**Your assignment:**
Your answer should hold all lines of the entries that include the word "strawberry".

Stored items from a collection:
......

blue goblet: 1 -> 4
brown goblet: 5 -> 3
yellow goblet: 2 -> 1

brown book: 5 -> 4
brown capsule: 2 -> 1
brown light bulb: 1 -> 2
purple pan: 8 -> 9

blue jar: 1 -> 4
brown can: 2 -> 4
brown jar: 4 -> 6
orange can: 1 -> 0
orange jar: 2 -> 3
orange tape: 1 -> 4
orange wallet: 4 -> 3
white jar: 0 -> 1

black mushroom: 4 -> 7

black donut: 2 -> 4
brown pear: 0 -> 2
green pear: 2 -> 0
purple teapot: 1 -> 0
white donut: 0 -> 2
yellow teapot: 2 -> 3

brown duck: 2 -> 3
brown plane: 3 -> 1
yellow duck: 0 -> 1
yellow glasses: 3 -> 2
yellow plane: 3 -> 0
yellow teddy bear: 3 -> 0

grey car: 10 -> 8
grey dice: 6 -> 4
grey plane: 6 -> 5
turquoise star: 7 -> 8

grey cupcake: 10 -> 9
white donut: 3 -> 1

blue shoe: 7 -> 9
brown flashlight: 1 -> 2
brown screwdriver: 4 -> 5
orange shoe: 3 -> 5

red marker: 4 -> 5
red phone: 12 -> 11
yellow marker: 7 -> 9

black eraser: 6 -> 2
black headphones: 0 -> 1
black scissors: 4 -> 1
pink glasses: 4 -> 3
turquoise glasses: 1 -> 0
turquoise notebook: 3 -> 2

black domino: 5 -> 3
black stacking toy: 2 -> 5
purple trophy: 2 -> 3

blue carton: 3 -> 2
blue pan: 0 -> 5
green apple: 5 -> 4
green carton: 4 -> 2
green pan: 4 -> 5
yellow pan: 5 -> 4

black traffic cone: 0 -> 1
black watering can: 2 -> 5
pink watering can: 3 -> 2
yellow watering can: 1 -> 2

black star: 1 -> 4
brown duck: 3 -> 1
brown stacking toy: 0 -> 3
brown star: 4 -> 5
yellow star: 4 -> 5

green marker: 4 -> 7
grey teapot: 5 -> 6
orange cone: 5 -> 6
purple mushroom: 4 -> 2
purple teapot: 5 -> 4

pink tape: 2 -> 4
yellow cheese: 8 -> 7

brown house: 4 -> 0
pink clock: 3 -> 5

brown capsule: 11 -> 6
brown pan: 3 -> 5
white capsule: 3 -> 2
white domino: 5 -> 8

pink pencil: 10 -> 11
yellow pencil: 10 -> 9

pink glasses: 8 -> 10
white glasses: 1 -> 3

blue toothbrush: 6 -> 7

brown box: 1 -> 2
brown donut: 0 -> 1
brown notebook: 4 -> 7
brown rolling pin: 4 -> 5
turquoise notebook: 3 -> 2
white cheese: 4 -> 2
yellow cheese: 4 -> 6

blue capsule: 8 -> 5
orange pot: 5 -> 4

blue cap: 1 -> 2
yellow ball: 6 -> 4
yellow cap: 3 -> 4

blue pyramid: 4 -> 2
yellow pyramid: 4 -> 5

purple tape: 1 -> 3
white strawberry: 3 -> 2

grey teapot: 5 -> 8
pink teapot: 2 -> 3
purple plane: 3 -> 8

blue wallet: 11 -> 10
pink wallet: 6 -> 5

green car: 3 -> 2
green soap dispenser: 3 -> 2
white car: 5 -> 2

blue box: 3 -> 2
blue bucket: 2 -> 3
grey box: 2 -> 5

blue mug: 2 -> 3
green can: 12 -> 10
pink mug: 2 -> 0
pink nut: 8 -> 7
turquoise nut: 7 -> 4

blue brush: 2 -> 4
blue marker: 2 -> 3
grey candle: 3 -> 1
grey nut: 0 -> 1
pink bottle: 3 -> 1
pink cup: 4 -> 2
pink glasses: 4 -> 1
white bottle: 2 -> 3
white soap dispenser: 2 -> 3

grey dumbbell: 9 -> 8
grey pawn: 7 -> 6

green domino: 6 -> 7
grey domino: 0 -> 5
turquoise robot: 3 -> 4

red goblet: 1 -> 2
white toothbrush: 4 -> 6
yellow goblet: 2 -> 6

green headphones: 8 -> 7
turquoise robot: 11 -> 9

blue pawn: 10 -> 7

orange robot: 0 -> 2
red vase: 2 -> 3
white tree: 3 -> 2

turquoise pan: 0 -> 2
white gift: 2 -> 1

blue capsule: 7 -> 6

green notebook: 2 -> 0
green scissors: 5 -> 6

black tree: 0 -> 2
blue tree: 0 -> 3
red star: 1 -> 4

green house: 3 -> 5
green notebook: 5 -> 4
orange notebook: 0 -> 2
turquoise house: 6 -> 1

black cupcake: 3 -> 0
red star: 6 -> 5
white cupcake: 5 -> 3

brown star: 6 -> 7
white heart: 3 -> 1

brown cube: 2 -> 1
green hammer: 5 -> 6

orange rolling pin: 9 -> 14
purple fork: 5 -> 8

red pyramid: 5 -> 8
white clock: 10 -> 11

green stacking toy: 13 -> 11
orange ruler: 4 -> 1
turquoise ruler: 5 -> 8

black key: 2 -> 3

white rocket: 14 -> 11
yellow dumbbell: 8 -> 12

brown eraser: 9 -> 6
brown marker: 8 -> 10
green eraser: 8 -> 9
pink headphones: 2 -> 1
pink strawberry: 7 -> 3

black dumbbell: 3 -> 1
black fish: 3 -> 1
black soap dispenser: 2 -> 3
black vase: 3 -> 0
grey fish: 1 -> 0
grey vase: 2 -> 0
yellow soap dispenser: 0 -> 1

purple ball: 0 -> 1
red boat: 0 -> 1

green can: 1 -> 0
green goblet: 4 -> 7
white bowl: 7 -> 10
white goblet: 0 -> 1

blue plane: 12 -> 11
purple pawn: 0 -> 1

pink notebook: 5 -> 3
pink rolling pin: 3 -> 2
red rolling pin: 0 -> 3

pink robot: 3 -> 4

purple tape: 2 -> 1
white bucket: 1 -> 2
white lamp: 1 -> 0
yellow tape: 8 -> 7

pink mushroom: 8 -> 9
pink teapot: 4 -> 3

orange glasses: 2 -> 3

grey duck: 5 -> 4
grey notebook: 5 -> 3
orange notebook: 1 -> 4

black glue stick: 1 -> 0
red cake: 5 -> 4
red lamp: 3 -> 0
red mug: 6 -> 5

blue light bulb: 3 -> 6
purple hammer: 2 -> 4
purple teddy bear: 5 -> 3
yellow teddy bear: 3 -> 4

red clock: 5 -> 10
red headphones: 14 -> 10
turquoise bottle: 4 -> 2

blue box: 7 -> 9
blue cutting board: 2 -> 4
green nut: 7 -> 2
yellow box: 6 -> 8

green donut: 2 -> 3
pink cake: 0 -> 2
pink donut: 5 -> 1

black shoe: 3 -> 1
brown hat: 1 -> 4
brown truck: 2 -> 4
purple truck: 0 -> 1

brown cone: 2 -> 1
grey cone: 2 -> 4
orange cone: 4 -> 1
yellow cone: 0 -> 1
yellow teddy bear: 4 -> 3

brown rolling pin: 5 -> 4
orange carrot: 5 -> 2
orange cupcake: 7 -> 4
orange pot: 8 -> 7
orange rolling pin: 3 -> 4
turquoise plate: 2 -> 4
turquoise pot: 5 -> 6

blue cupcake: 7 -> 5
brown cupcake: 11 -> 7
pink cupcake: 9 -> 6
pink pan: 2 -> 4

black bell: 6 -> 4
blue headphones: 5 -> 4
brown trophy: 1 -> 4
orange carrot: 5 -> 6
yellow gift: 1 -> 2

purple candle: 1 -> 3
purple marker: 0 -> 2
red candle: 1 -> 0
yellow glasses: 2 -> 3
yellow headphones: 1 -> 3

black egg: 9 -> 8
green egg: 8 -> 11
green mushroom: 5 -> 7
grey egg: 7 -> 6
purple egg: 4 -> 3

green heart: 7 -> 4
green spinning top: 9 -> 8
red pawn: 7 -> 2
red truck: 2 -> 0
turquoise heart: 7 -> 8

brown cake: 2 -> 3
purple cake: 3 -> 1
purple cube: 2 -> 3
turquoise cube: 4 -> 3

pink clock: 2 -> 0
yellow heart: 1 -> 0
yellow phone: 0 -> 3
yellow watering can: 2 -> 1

......

**Result of the task:**
white strawberry: 3 -> 2
pink strawberry: 7 -> 3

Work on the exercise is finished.